* About this task *
Give the number of lines in the data below that contain "diode", with no other words.
────────────────────
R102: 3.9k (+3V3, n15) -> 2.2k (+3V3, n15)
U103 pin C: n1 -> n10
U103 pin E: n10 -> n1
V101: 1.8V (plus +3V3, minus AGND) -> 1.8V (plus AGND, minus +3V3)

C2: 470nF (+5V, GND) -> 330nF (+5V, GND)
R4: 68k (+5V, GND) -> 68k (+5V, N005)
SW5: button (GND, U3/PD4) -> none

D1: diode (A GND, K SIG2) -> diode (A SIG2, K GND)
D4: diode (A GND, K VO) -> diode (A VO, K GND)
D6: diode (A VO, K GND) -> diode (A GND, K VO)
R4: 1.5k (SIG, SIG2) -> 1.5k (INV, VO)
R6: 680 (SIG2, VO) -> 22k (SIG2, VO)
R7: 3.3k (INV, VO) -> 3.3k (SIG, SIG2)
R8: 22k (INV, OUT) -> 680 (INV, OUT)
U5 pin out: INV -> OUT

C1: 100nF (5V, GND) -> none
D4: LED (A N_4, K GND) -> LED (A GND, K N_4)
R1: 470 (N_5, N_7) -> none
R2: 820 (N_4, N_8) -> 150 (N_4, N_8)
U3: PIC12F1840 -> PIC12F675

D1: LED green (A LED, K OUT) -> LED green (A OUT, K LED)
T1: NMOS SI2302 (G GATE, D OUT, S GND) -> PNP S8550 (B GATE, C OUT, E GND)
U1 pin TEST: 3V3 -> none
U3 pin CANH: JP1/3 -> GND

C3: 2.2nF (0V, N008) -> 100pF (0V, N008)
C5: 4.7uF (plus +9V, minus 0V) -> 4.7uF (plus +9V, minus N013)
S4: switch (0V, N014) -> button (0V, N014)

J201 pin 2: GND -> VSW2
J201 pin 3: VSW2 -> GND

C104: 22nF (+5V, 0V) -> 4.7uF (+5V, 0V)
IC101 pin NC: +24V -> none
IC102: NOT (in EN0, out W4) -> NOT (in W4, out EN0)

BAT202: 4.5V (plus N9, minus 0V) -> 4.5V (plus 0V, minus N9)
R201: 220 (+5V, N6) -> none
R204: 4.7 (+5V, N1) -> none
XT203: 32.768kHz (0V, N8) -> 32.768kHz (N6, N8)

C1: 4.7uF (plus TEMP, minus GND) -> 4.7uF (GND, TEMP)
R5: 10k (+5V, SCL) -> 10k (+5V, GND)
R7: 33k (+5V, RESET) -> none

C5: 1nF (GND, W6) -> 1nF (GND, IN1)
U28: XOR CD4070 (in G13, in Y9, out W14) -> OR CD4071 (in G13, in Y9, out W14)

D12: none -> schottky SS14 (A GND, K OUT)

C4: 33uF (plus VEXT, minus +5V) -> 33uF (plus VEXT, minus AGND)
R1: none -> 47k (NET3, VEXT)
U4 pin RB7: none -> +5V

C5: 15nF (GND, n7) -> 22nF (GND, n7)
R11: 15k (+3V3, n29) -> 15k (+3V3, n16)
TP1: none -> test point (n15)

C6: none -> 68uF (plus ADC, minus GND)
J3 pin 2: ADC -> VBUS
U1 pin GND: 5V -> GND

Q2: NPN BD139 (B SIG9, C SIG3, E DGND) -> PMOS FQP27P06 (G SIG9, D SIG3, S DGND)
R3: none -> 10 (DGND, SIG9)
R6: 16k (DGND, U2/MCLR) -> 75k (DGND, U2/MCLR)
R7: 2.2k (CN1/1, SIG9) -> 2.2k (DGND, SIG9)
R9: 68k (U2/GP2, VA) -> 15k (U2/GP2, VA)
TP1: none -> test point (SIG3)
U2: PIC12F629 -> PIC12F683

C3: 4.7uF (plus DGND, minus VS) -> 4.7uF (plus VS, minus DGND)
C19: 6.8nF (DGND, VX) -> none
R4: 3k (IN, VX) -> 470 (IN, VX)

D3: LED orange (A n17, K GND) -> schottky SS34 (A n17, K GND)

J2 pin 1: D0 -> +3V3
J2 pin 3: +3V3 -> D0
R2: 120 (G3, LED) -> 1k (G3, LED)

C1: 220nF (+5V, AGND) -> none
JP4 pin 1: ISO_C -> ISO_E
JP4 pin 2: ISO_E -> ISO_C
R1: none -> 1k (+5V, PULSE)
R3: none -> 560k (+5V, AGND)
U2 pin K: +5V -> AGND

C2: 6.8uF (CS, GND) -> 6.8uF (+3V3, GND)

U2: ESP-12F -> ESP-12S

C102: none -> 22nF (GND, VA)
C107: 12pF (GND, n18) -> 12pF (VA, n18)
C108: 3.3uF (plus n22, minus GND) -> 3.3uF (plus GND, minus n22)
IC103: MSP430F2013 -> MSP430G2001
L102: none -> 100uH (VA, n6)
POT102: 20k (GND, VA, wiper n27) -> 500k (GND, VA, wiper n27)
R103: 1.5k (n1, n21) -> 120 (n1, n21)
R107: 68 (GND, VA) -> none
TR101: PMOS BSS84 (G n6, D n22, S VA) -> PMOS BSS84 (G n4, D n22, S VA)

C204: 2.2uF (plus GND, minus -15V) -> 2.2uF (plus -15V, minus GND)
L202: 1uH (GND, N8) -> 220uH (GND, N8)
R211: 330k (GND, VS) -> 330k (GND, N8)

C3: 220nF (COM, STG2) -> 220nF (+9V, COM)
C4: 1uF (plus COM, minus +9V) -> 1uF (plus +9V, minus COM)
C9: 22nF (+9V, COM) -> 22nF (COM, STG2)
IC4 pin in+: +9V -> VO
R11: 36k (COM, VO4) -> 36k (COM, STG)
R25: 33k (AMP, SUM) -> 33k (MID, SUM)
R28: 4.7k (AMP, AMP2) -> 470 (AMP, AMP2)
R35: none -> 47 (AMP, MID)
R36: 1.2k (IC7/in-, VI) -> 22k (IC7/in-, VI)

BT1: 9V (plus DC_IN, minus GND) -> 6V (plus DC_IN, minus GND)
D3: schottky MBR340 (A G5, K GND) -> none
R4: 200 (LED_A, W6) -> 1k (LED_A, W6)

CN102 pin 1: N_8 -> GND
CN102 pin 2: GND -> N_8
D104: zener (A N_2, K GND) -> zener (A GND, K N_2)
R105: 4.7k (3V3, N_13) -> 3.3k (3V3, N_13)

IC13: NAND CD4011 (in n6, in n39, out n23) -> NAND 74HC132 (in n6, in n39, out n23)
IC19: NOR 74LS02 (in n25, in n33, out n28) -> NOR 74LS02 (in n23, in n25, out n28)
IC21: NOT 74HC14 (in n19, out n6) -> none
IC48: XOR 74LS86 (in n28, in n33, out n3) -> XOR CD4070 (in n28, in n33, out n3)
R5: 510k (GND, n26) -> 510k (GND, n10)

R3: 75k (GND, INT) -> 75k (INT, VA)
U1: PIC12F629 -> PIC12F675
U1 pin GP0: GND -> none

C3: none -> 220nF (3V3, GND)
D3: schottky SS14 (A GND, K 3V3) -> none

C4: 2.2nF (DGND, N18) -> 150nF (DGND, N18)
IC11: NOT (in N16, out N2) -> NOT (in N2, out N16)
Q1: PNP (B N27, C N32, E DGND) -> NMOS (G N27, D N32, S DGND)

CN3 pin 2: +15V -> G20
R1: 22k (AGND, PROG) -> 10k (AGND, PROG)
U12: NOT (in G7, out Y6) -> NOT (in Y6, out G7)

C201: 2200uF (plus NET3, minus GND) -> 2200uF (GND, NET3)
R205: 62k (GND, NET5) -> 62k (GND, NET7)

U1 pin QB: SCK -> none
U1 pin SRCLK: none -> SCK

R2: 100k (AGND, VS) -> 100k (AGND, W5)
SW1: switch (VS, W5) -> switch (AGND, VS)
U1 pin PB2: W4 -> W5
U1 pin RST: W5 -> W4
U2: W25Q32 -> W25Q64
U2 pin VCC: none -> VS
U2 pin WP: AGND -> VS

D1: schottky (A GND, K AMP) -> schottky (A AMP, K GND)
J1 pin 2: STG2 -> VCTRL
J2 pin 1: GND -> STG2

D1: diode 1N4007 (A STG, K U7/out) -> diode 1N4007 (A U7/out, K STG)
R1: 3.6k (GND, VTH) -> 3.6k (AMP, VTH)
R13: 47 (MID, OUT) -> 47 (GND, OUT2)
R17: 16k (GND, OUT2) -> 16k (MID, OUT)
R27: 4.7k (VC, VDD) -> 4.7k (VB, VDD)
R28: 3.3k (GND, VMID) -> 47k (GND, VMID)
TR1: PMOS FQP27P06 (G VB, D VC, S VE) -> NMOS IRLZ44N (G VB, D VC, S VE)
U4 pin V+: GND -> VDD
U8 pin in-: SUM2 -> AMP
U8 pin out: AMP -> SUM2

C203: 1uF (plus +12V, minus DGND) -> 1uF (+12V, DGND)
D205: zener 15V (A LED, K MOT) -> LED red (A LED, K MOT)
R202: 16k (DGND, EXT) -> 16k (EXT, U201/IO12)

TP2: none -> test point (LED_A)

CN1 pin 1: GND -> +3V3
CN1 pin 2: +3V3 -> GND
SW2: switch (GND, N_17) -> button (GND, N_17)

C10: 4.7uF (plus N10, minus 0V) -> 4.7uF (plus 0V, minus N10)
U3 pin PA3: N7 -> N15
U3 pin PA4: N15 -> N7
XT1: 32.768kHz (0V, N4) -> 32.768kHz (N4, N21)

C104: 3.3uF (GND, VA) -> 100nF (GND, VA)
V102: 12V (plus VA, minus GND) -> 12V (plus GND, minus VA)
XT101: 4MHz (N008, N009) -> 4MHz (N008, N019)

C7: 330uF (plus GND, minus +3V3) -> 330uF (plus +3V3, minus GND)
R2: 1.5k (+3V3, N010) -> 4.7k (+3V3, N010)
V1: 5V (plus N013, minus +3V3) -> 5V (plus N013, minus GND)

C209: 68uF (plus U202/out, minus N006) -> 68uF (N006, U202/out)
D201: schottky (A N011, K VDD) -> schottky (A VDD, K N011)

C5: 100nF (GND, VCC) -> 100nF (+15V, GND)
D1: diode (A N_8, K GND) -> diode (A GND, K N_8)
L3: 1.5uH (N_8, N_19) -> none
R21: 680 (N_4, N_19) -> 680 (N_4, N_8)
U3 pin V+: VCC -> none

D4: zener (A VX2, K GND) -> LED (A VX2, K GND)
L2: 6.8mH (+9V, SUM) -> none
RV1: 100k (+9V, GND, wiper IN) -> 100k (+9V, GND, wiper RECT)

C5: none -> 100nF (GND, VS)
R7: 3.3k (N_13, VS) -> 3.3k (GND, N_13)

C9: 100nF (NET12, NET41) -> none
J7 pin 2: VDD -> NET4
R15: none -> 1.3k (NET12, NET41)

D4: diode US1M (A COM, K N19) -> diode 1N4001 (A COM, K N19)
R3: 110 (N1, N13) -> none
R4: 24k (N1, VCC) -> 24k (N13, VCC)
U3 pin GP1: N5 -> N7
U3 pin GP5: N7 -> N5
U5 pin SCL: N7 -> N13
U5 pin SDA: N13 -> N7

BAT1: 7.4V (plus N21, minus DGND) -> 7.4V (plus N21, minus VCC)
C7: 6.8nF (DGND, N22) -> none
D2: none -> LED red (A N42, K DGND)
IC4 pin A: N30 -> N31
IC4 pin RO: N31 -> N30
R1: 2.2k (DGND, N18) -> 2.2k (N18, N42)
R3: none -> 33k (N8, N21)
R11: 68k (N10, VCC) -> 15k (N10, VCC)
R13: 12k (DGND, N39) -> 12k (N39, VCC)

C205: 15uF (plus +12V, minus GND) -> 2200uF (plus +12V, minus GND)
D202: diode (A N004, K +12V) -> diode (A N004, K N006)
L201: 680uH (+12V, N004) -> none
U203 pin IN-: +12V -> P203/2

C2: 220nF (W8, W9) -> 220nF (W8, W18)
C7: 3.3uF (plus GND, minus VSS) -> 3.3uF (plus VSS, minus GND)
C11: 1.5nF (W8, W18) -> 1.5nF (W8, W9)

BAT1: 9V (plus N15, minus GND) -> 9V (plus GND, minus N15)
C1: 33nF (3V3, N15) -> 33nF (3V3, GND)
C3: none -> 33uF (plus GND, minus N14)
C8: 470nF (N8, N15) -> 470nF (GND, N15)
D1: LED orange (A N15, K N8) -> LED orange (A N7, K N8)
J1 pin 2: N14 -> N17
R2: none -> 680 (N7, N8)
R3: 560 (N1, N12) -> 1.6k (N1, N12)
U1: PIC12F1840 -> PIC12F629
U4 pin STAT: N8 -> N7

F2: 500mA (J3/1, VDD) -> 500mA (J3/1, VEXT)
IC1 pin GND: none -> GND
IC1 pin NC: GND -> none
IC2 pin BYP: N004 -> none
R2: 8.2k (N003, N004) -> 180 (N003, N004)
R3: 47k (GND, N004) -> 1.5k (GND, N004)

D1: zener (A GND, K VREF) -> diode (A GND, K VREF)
────────────────────
* Written reply *
8